▶ _WHAT YOU ARE ASKED TO DO_
Output only the stretch of the listing that starts at the line containing "orange can [418,486,458,535]" and ends at the line containing "camera: 25 degrees left, 5 degrees down", reproduced exactly with both ends.

▶ _DATASET EXTRACT_
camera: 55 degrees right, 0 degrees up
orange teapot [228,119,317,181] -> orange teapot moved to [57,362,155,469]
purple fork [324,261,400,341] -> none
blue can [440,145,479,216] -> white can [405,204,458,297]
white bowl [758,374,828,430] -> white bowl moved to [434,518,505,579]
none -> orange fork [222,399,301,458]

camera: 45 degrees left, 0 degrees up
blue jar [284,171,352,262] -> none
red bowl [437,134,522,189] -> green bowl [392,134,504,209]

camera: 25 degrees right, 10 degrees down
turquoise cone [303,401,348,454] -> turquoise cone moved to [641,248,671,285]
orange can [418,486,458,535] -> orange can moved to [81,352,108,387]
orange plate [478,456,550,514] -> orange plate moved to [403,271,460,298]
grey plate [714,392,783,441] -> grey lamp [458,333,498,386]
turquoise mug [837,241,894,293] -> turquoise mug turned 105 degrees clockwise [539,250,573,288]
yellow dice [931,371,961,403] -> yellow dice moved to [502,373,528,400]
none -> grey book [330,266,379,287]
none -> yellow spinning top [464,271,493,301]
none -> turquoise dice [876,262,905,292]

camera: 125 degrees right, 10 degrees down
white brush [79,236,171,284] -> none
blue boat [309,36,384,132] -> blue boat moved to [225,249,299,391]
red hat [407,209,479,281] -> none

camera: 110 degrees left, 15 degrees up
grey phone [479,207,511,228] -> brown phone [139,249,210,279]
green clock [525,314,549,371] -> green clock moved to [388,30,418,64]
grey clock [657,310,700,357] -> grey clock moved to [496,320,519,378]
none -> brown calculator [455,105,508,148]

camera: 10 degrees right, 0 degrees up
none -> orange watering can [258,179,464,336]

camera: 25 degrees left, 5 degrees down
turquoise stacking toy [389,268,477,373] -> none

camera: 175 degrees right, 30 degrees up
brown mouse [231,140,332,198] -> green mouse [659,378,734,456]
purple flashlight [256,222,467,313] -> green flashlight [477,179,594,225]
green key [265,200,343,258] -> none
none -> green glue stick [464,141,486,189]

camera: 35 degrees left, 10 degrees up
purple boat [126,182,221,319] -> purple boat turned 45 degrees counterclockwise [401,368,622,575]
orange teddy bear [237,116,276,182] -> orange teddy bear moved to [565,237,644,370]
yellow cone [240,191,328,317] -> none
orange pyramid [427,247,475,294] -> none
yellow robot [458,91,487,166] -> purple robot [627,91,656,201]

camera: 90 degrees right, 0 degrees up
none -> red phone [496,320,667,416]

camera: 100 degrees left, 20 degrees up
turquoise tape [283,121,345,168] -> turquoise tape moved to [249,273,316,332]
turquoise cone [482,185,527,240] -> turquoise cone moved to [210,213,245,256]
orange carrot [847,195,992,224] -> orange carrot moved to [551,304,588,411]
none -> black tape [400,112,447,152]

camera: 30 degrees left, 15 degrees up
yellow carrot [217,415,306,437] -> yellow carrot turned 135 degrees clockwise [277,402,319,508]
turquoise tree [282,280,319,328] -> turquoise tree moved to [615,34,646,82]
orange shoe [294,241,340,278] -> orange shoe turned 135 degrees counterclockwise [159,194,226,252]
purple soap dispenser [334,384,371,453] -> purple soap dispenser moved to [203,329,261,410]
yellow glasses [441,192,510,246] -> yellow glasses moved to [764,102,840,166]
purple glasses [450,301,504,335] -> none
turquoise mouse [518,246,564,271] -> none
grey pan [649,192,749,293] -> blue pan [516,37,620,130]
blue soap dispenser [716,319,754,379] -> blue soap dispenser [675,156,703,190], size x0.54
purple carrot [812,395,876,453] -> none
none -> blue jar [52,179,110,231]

▶ _EXERCISE RESPONSE_
orange can [418,486,458,535] -> orange can moved to [81,352,108,387]
orange plate [478,456,550,514] -> orange plate moved to [403,271,460,298]
grey plate [714,392,783,441] -> grey lamp [458,333,498,386]
turquoise mug [837,241,894,293] -> turquoise mug turned 105 degrees clockwise [539,250,573,288]
yellow dice [931,371,961,403] -> yellow dice moved to [502,373,528,400]
none -> grey book [330,266,379,287]
none -> yellow spinning top [464,271,493,301]
none -> turquoise dice [876,262,905,292]

camera: 125 degrees right, 10 degrees down
white brush [79,236,171,284] -> none
blue boat [309,36,384,132] -> blue boat moved to [225,249,299,391]
red hat [407,209,479,281] -> none

camera: 110 degrees left, 15 degrees up
grey phone [479,207,511,228] -> brown phone [139,249,210,279]
green clock [525,314,549,371] -> green clock moved to [388,30,418,64]
grey clock [657,310,700,357] -> grey clock moved to [496,320,519,378]
none -> brown calculator [455,105,508,148]

camera: 10 degrees right, 0 degrees up
none -> orange watering can [258,179,464,336]

camera: 25 degrees left, 5 degrees down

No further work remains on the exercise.